(Provided data Opens)

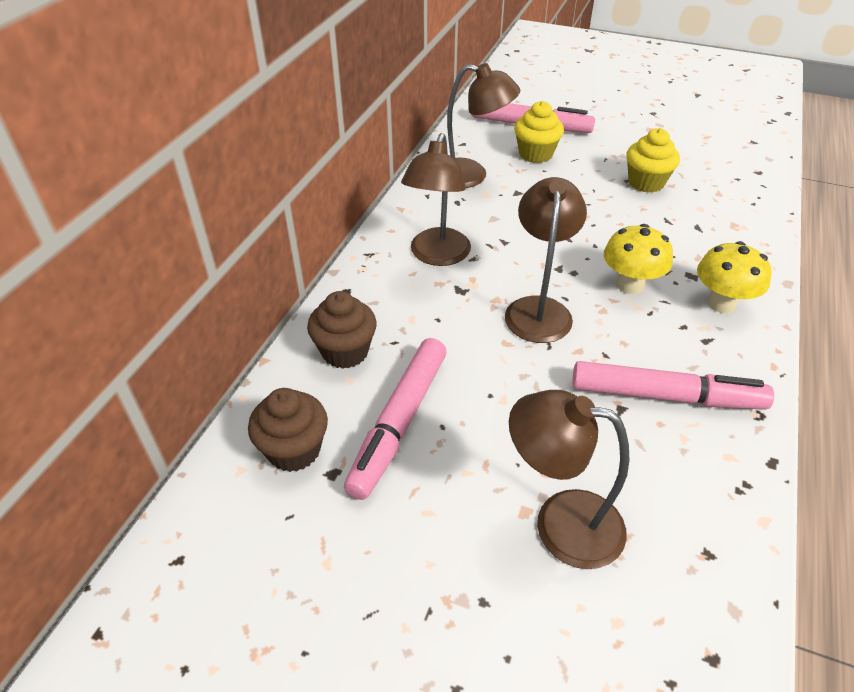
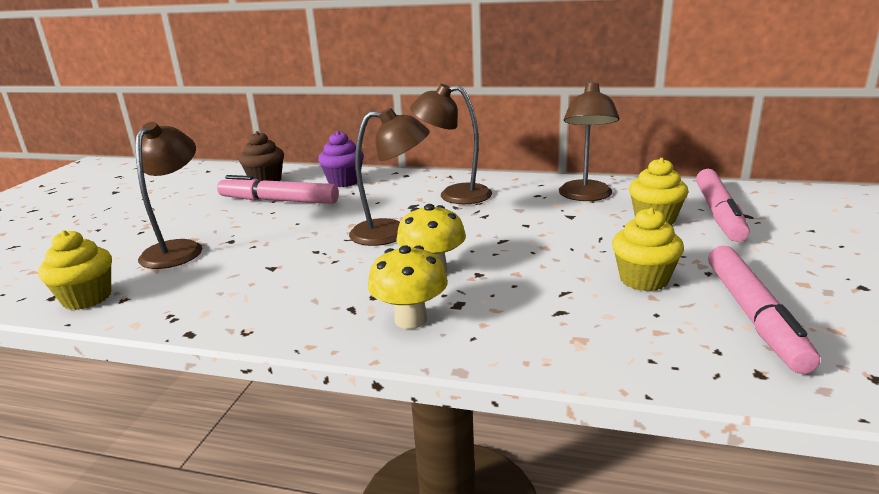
camera: 85 degrees right, 20 degrees down
(345, 352) = (344, 181): brown cupcake -> purple cupcake
(666, 396) = (280, 286): pink marker -> pink marker (753, 316)
(711, 603) = (87, 298): none -> yellow cupcake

(Provided data Closes)

**Task goal**
The lines you need are those holding the word "cupcake"; copy each of them from the material above.

**Response area**
(345, 352) = (344, 181): brown cupcake -> purple cupcake
(711, 603) = (87, 298): none -> yellow cupcake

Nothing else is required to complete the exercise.